- What you need to do
In your copy, leave out the pictures and reproduce the listing below exactly.

- Records for processing
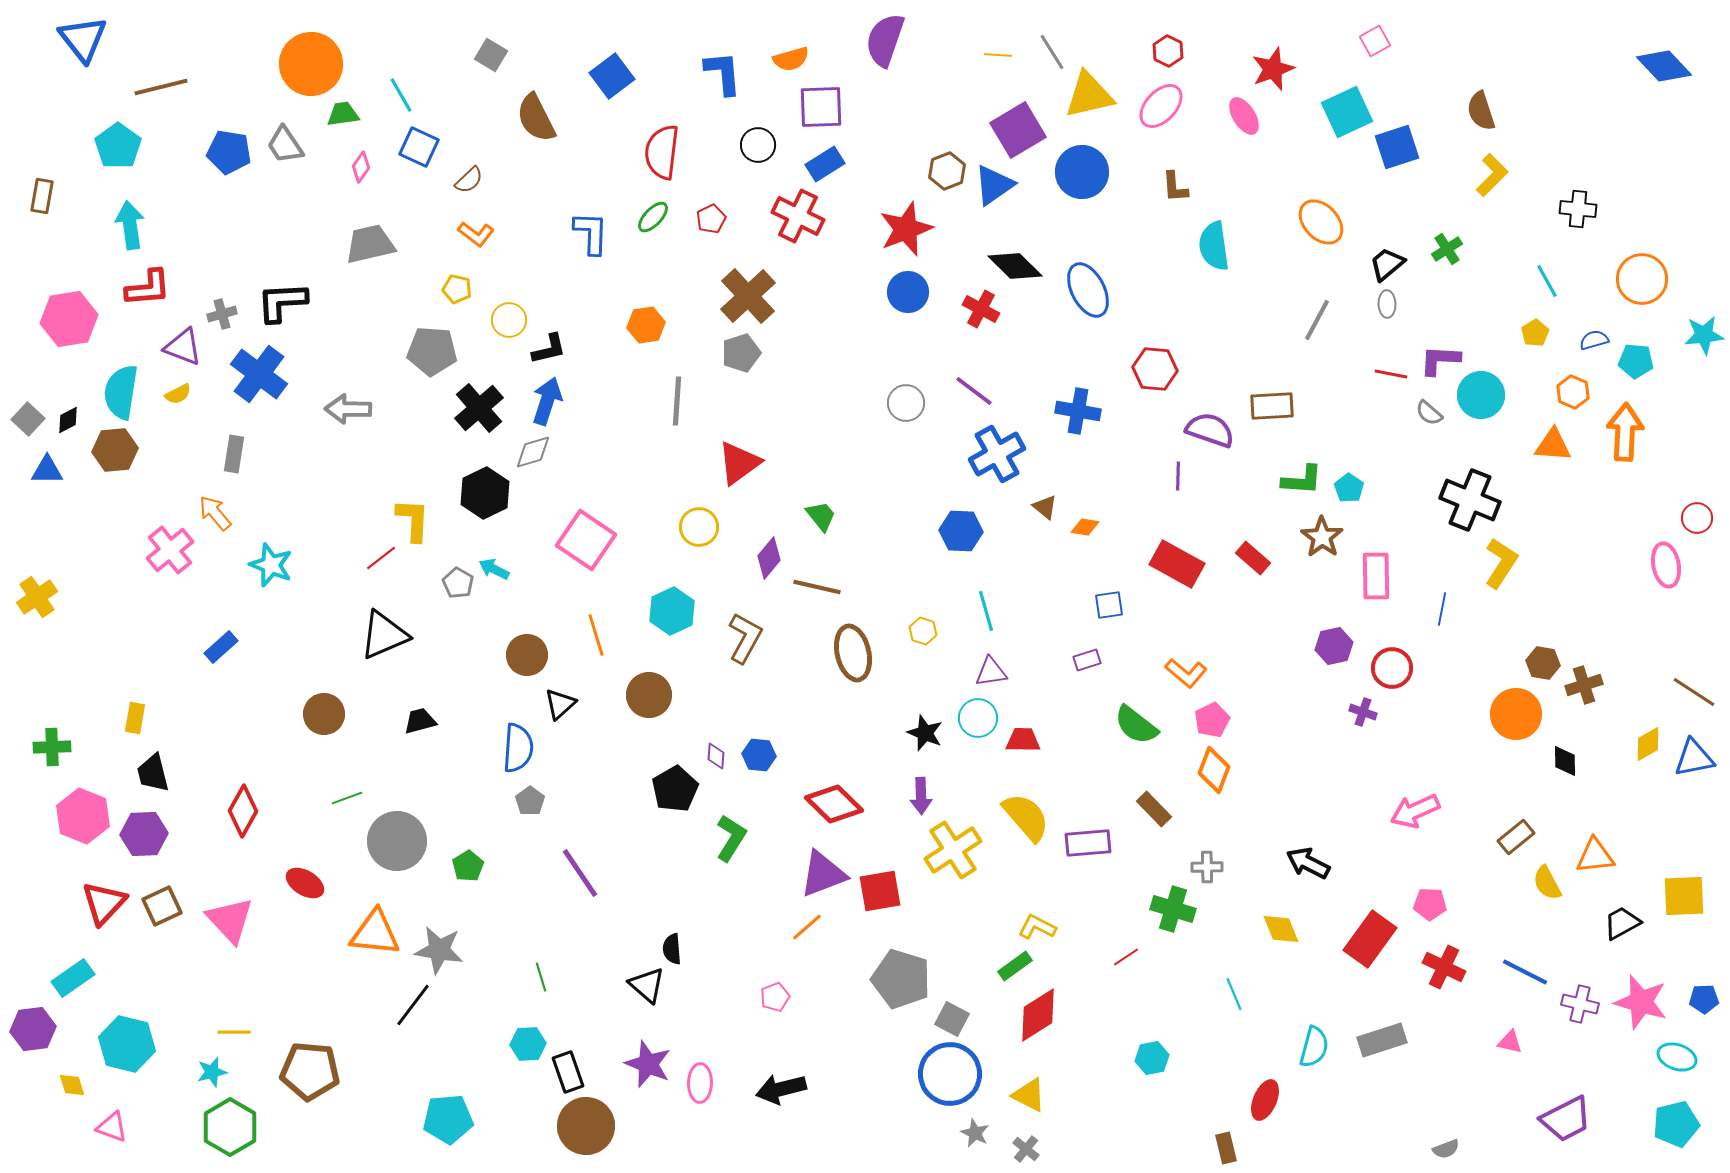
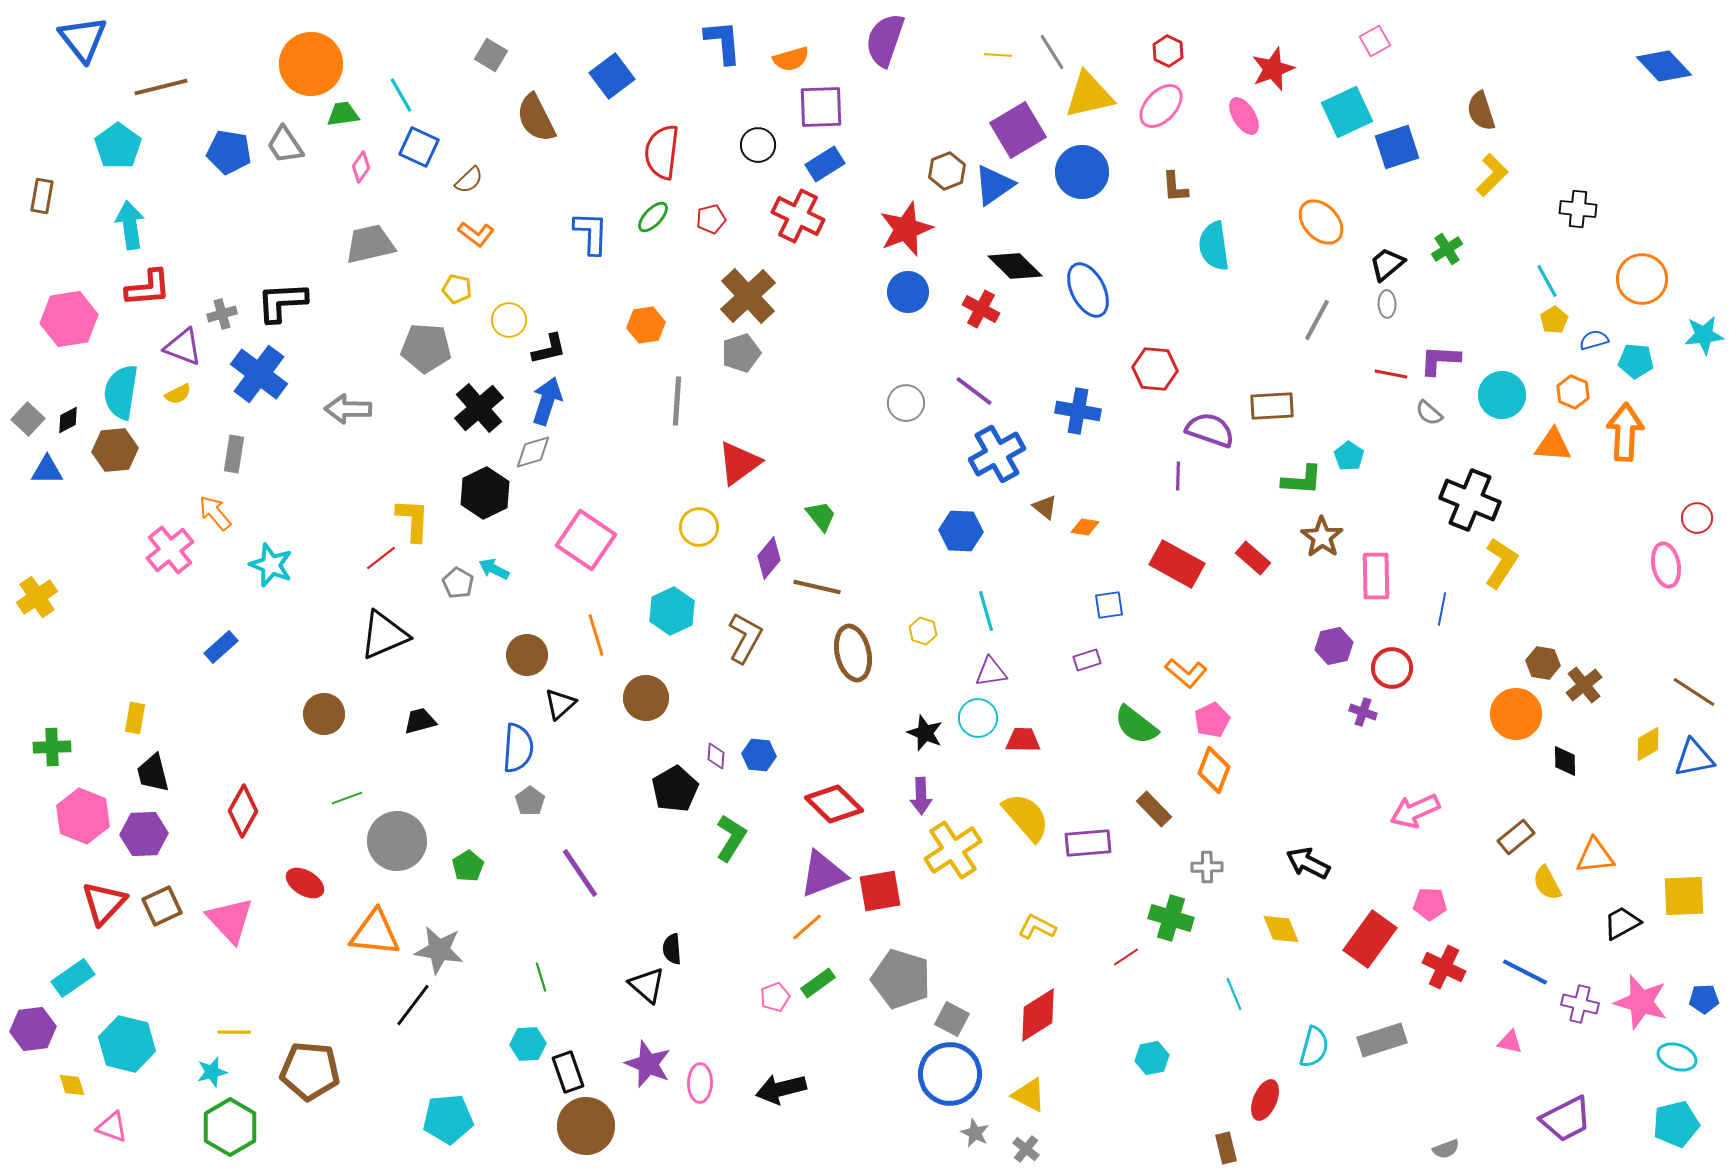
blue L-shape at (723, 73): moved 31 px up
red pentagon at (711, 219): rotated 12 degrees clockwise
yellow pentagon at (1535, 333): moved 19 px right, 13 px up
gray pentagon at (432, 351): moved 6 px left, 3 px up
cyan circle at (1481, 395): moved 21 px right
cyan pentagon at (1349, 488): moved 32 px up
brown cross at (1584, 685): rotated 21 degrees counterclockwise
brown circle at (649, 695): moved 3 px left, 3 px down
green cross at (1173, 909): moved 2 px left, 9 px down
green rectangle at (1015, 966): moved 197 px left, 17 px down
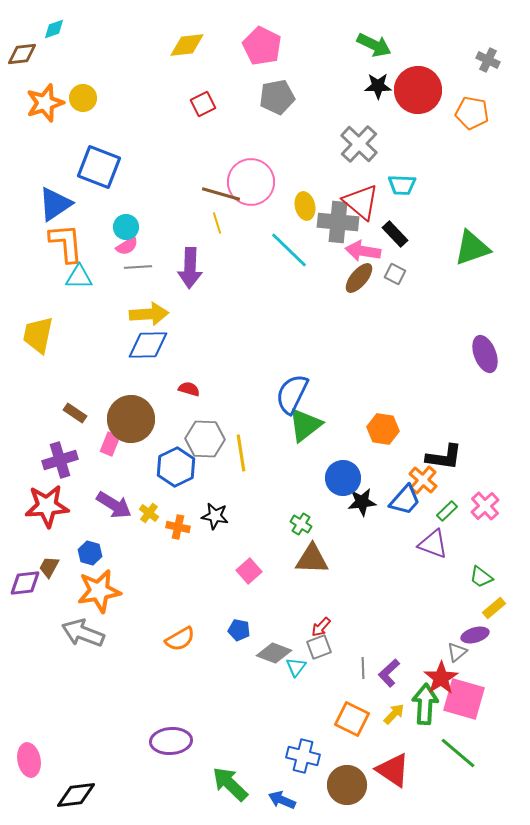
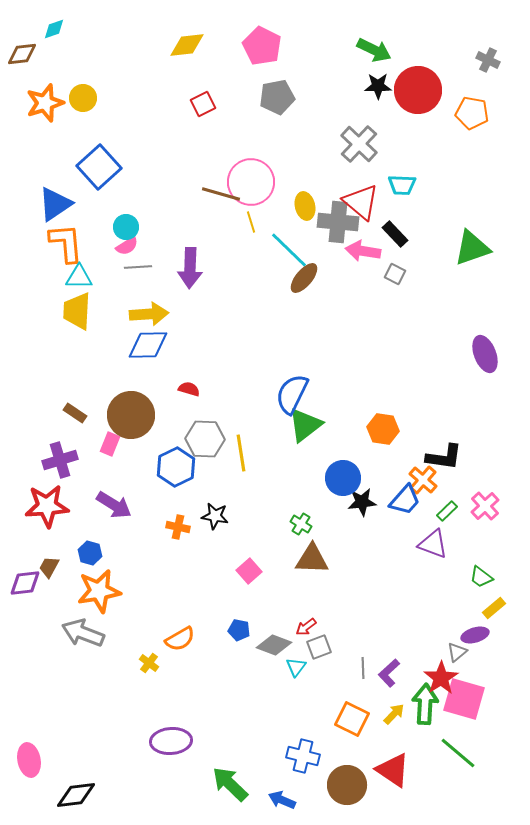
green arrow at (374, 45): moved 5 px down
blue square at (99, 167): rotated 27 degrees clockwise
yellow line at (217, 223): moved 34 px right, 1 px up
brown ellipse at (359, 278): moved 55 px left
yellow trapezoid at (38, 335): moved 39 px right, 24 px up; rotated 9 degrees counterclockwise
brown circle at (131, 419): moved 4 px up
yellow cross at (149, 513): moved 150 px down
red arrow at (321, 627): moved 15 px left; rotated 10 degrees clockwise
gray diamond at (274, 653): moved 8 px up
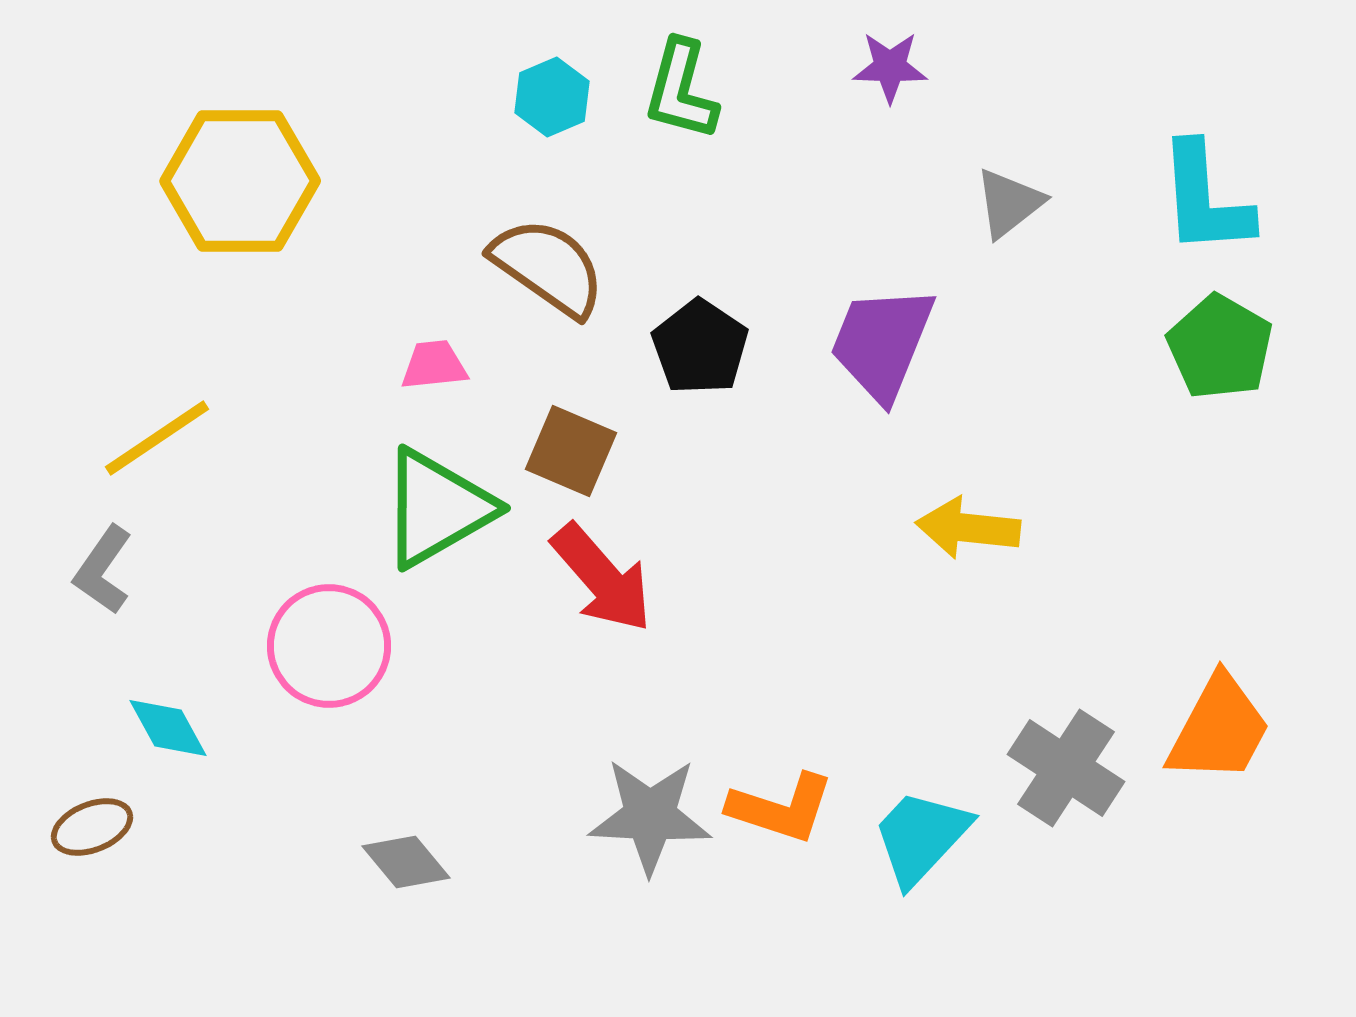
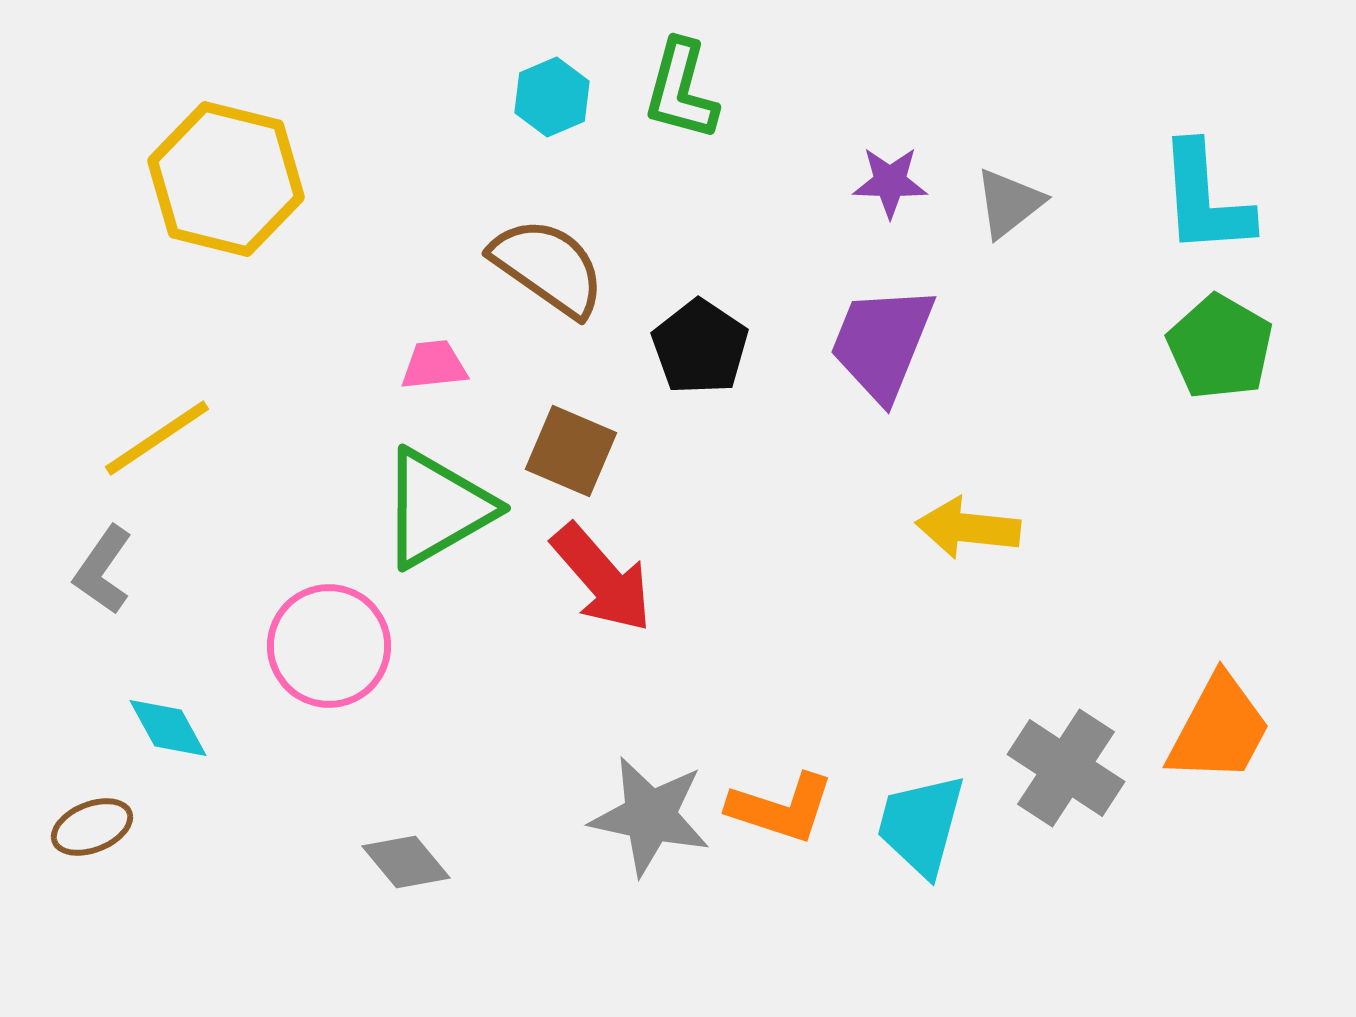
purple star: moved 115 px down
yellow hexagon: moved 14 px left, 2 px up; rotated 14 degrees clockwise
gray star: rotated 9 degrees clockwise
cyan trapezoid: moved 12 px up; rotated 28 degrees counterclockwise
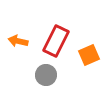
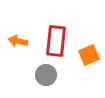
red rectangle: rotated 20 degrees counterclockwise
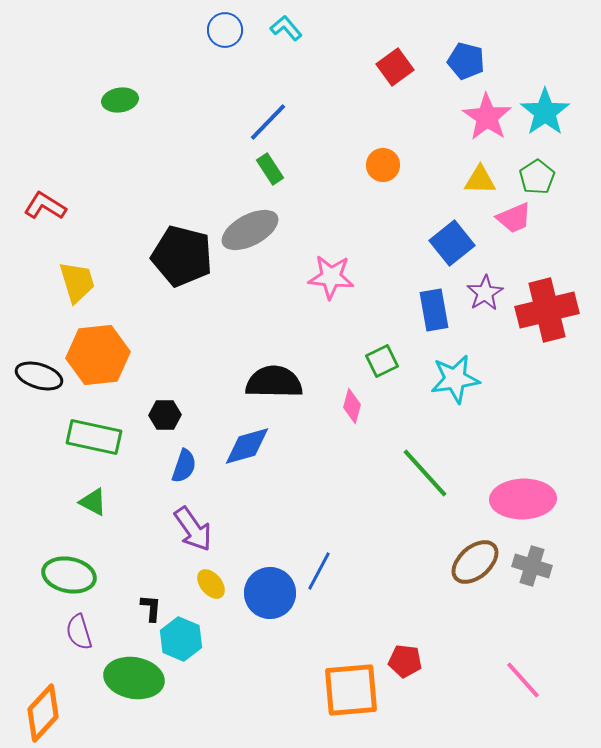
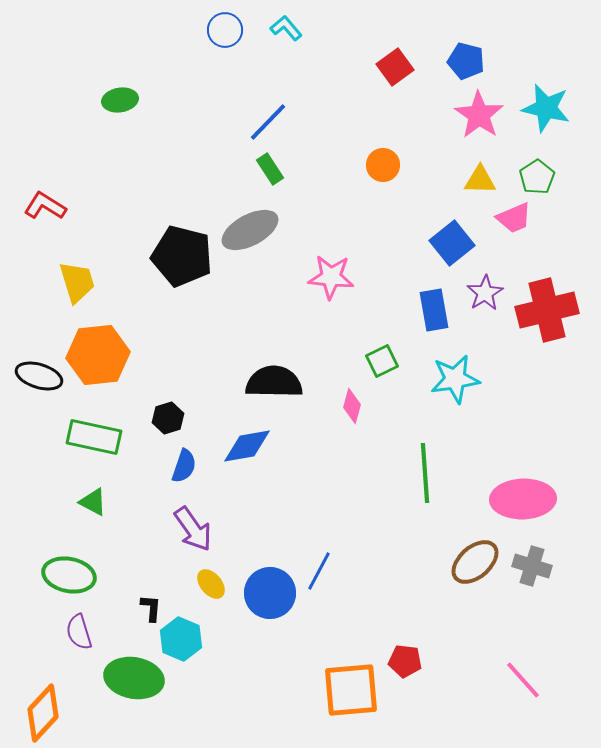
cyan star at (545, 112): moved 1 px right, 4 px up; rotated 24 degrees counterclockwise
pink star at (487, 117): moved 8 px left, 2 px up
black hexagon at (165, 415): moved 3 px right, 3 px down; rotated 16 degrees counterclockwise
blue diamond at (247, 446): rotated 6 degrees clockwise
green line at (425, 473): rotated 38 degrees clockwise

- Exercise output
blue L-shape at (723, 73): moved 31 px up
red pentagon at (711, 219): rotated 12 degrees clockwise
yellow pentagon at (1535, 333): moved 19 px right, 13 px up
gray pentagon at (432, 351): moved 6 px left, 3 px up
cyan circle at (1481, 395): moved 21 px right
cyan pentagon at (1349, 488): moved 32 px up
brown cross at (1584, 685): rotated 21 degrees counterclockwise
brown circle at (649, 695): moved 3 px left, 3 px down
green cross at (1173, 909): moved 2 px left, 9 px down
green rectangle at (1015, 966): moved 197 px left, 17 px down
green arrow at (374, 45): moved 5 px down
blue square at (99, 167): rotated 27 degrees clockwise
yellow line at (217, 223): moved 34 px right, 1 px up
brown ellipse at (359, 278): moved 55 px left
yellow trapezoid at (38, 335): moved 39 px right, 24 px up; rotated 9 degrees counterclockwise
brown circle at (131, 419): moved 4 px up
yellow cross at (149, 513): moved 150 px down
red arrow at (321, 627): moved 15 px left; rotated 10 degrees clockwise
gray diamond at (274, 653): moved 8 px up
purple star: moved 115 px down
yellow hexagon: moved 14 px left, 2 px up; rotated 14 degrees clockwise
gray star: rotated 9 degrees clockwise
cyan trapezoid: moved 12 px up; rotated 28 degrees counterclockwise
red rectangle: rotated 20 degrees counterclockwise
cyan star at (545, 112): moved 1 px right, 4 px up; rotated 24 degrees counterclockwise
pink star at (487, 117): moved 8 px left, 2 px up
black hexagon at (165, 415): moved 3 px right, 3 px down; rotated 16 degrees counterclockwise
blue diamond at (247, 446): rotated 6 degrees clockwise
green line at (425, 473): rotated 38 degrees clockwise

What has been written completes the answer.